▶ YOUR GOAL: Type out the lines below exactly, pictures excluded.

▶ RECORDS FOR PROCESSING:

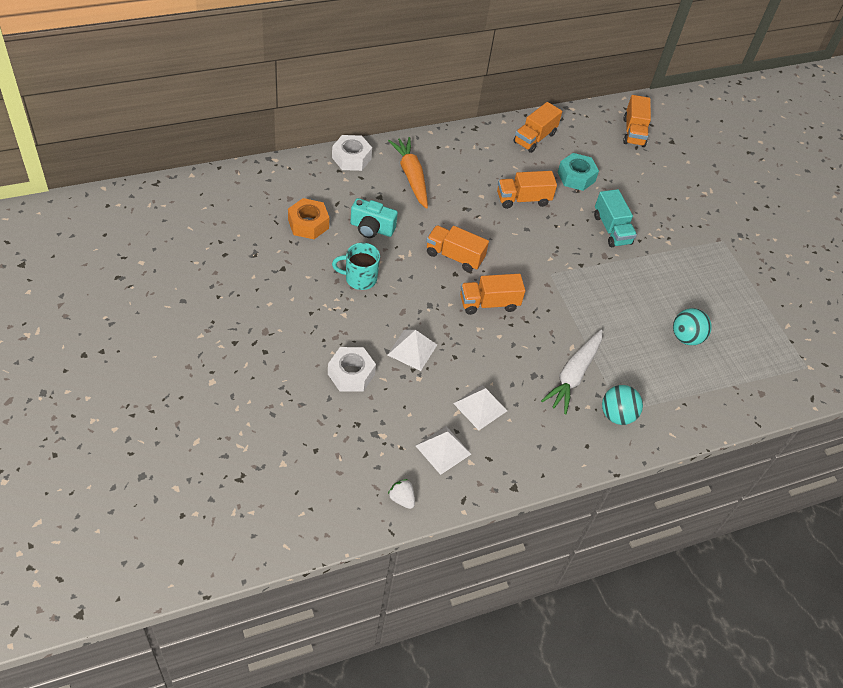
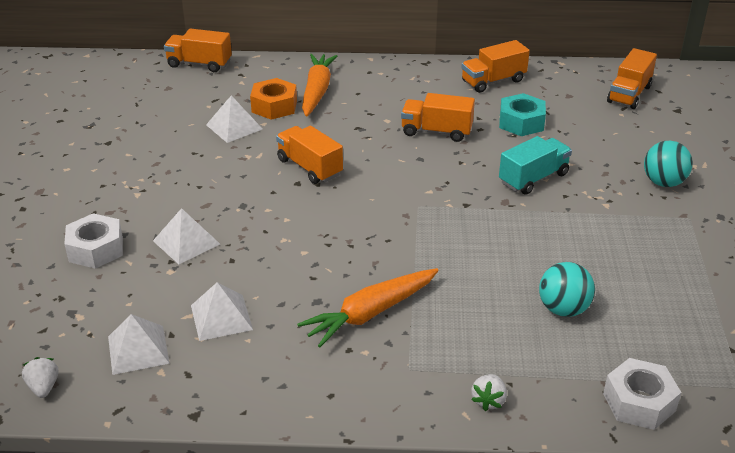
camera: 30 degrees right, 15 degrees down
(308, 224) = (168, 111): orange nut -> orange nut (274, 106)
(351, 158) = (263, 66): white nut -> white nut (639, 402)
(359, 279) = (182, 166): turquoise mug -> none
(371, 228) = (234, 127): turquoise camera -> white pyramid
(489, 303) = (316, 218): orange truck -> orange truck (199, 64)
(573, 375) = (370, 314): white carrot -> orange carrot
(611, 229) = (533, 178): turquoise truck -> turquoise truck turned 135 degrees counterclockwise
(617, 415) = (399, 371): turquoise ball -> turquoise ball (663, 182)
(679, 420) = (488, 400): none -> white strawberry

▶ REPLY TO THE TASK:
camera: 30 degrees right, 15 degrees down
(308, 224) = (168, 111): orange nut -> orange nut (274, 106)
(351, 158) = (263, 66): white nut -> white nut (639, 402)
(359, 279) = (182, 166): turquoise mug -> none
(371, 228) = (234, 127): turquoise camera -> white pyramid
(489, 303) = (316, 218): orange truck -> orange truck (199, 64)
(573, 375) = (370, 314): white carrot -> orange carrot
(611, 229) = (533, 178): turquoise truck -> turquoise truck turned 135 degrees counterclockwise
(617, 415) = (399, 371): turquoise ball -> turquoise ball (663, 182)
(679, 420) = (488, 400): none -> white strawberry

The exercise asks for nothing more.